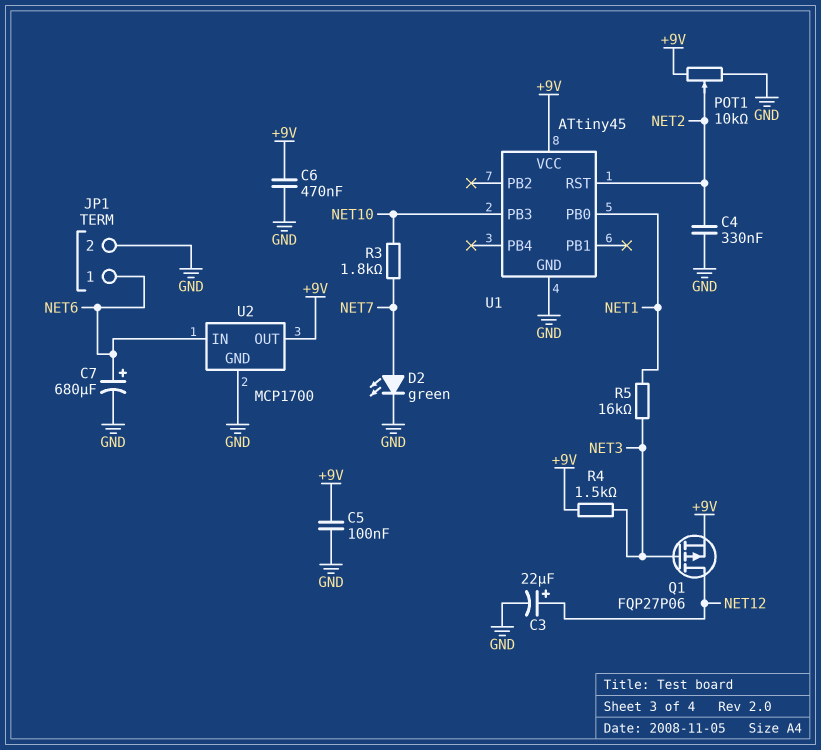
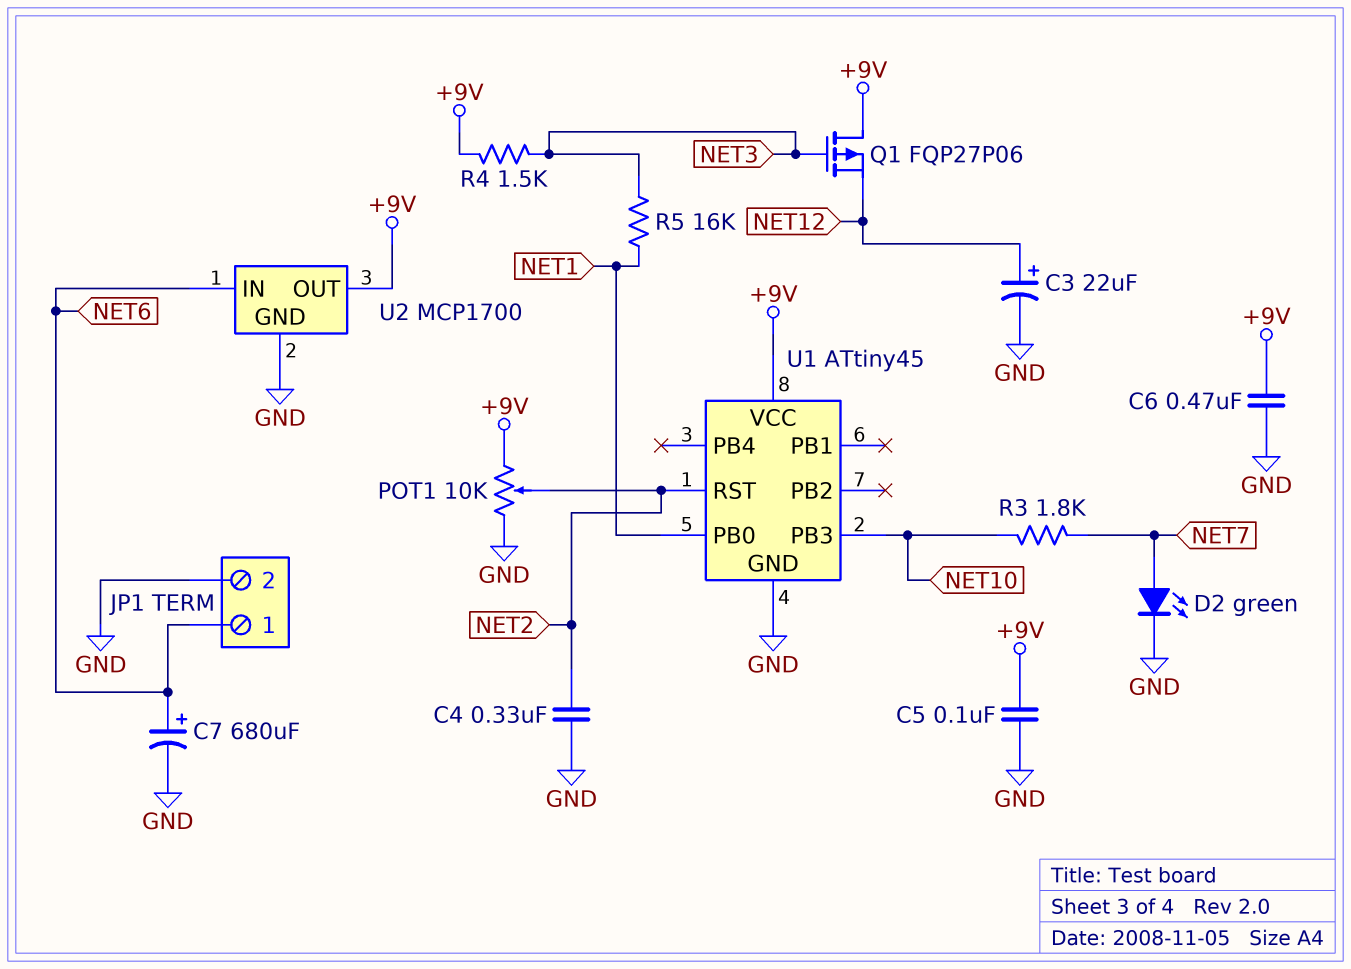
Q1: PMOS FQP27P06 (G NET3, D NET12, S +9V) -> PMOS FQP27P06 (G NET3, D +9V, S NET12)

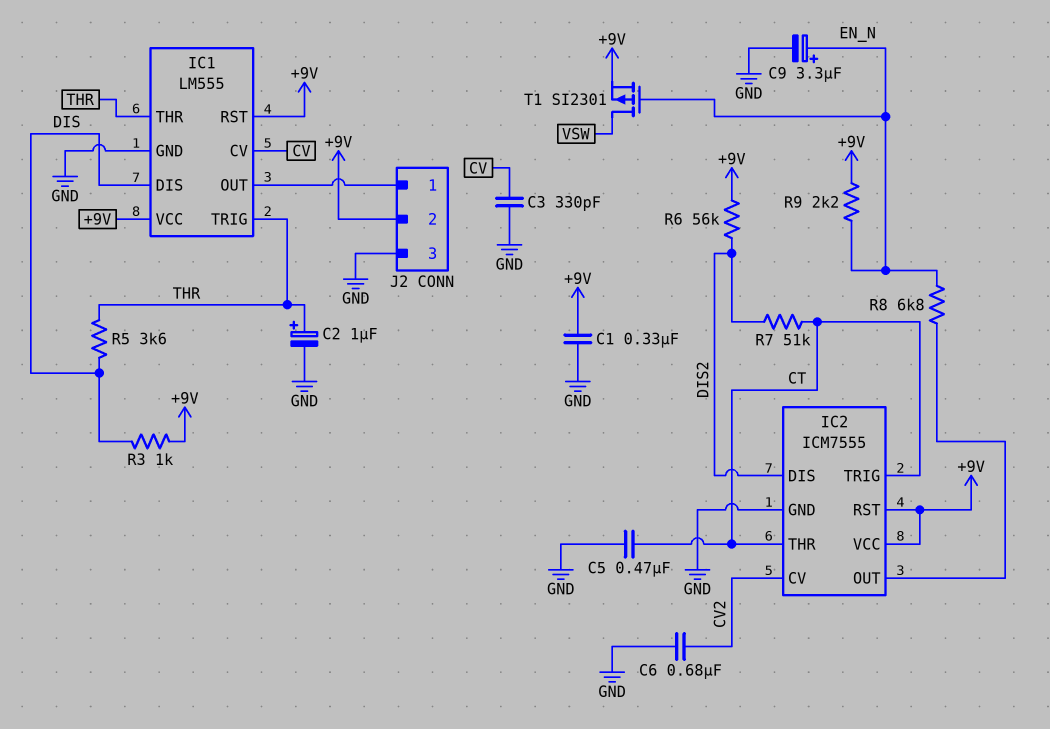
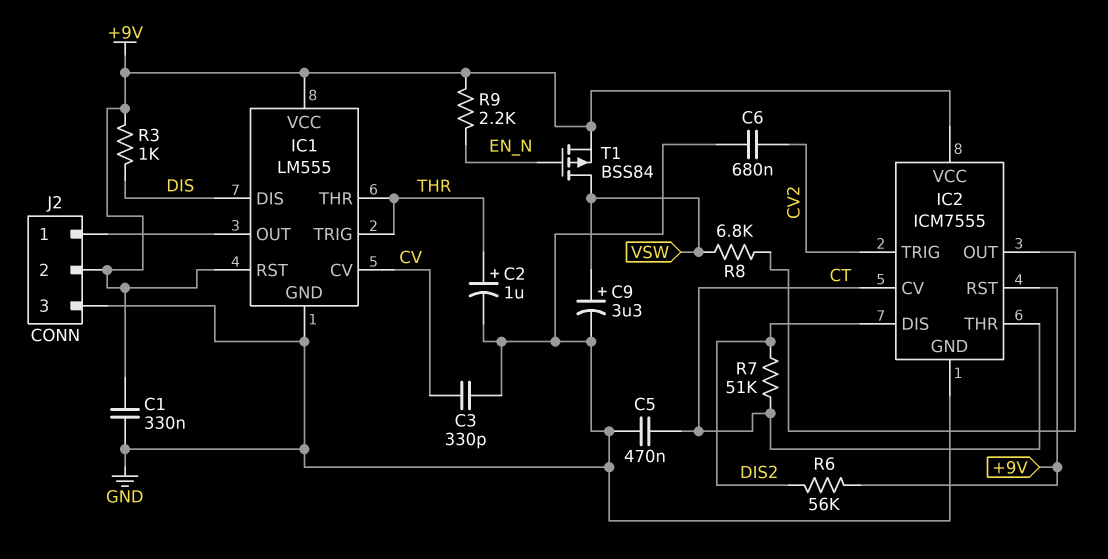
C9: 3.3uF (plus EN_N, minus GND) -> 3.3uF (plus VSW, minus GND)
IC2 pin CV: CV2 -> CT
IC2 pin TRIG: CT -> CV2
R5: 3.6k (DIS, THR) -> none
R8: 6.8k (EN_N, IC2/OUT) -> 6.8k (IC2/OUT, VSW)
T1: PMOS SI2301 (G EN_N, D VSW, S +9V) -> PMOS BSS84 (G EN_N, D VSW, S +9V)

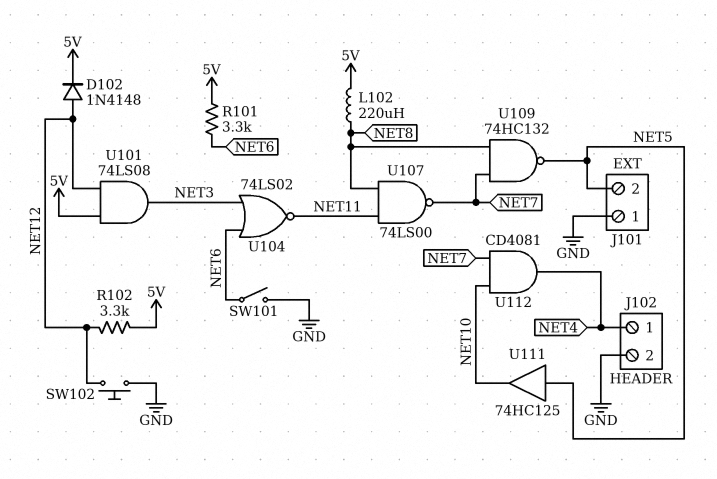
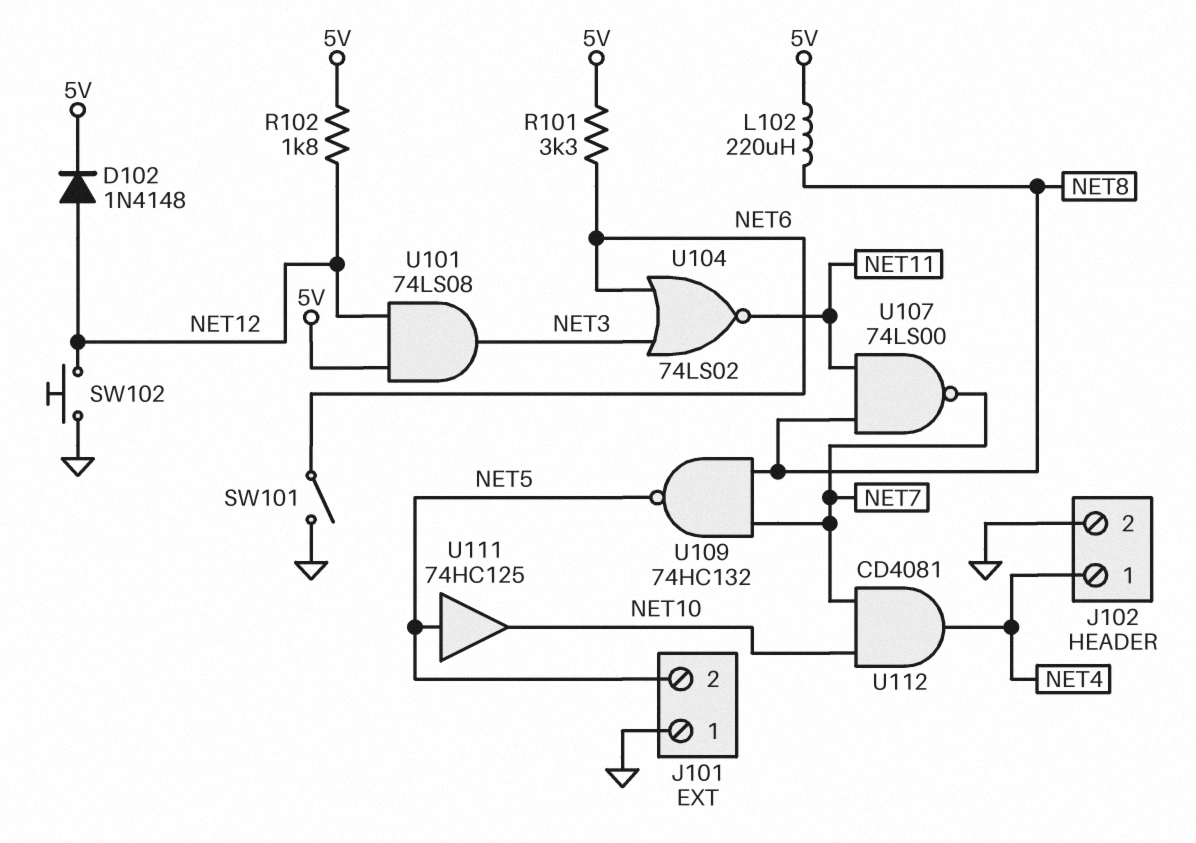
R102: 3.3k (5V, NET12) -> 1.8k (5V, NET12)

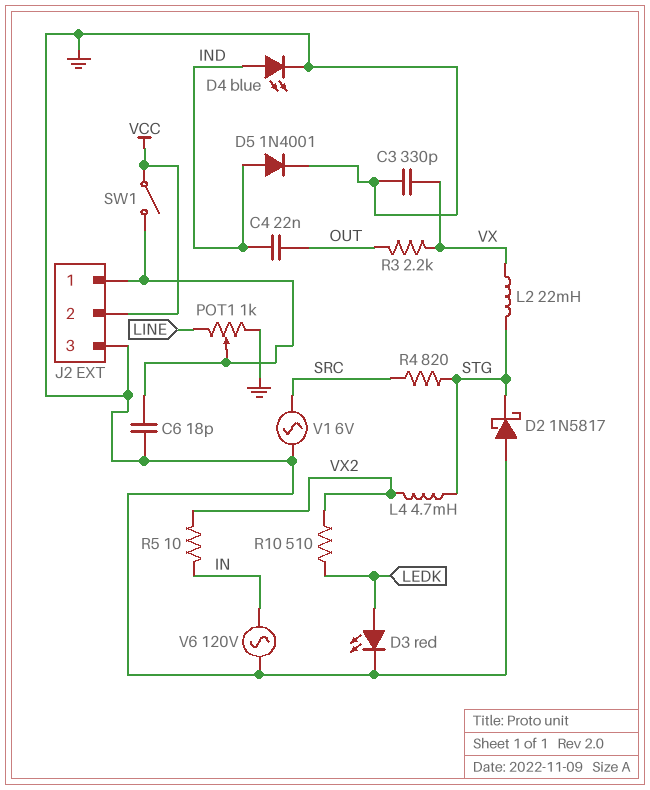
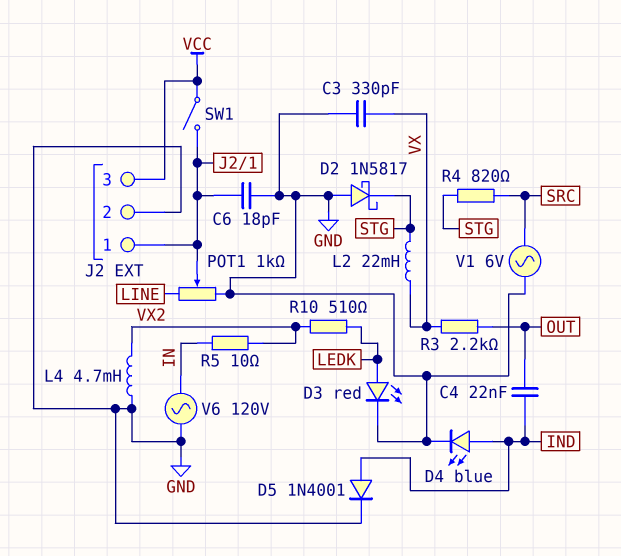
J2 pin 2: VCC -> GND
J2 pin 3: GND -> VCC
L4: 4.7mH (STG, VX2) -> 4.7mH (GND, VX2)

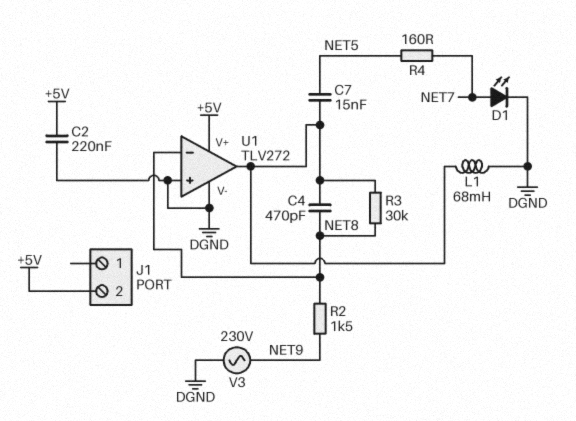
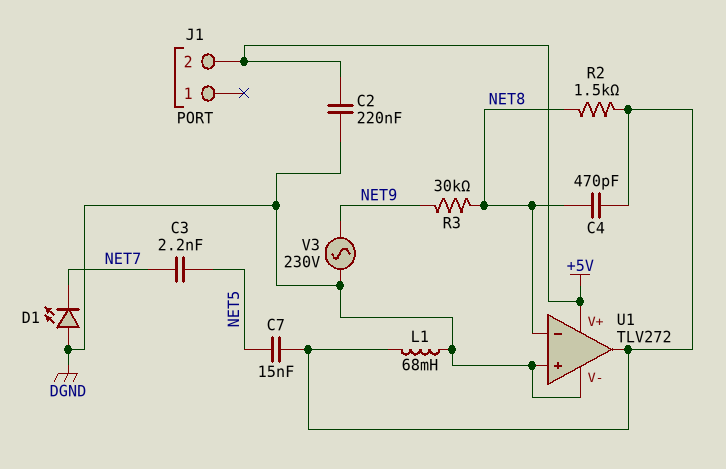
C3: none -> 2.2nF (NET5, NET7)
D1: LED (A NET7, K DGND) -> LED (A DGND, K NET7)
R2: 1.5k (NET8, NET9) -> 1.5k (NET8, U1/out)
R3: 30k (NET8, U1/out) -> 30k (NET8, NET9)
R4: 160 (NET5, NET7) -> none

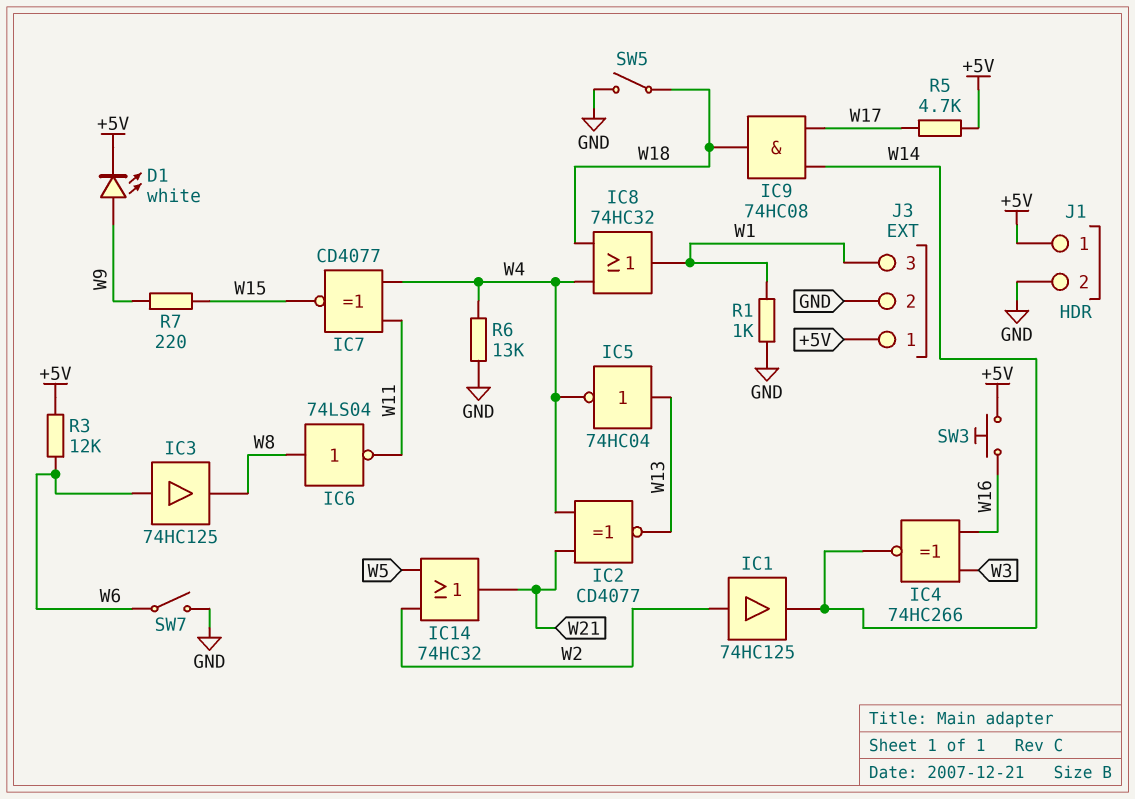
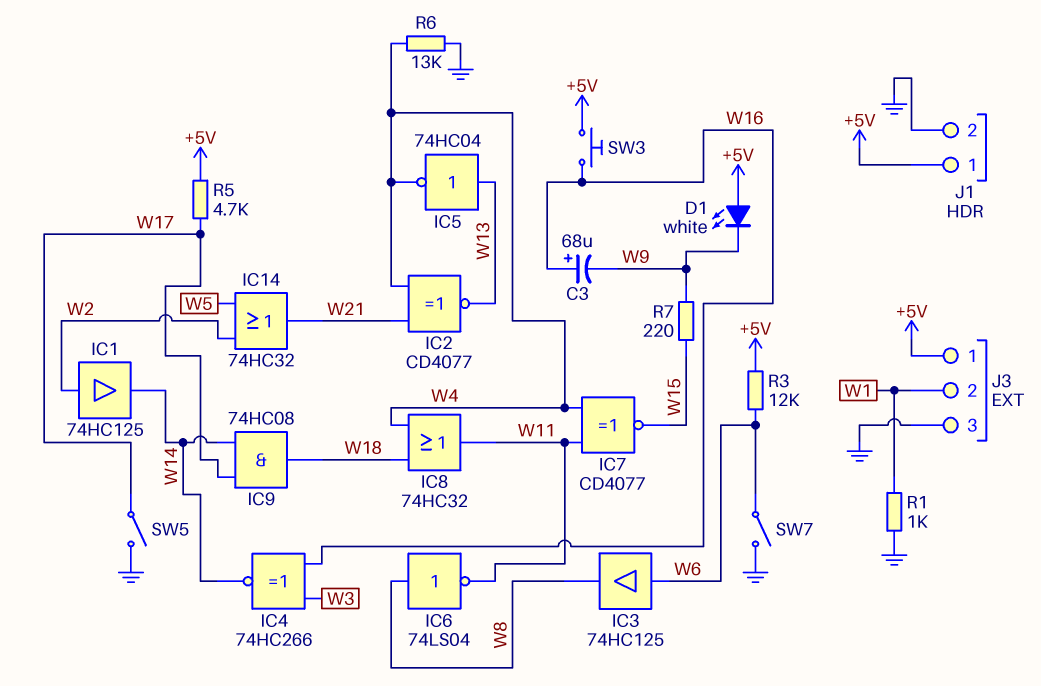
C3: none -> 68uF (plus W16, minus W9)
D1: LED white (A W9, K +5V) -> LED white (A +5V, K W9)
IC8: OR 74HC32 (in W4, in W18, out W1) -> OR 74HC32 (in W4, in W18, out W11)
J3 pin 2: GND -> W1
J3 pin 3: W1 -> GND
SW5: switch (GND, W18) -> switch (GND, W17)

————

● Exercise description
Only what runs from the line with "R3: 30k (NET8, U1/out) -> 30k (NET8, NET9)" through the last line of the listing above belongs in the answer, set down exactly and free of pictures.

● Task answer
R3: 30k (NET8, U1/out) -> 30k (NET8, NET9)
R4: 160 (NET5, NET7) -> none

C3: none -> 68uF (plus W16, minus W9)
D1: LED white (A W9, K +5V) -> LED white (A +5V, K W9)
IC8: OR 74HC32 (in W4, in W18, out W1) -> OR 74HC32 (in W4, in W18, out W11)
J3 pin 2: GND -> W1
J3 pin 3: W1 -> GND
SW5: switch (GND, W18) -> switch (GND, W17)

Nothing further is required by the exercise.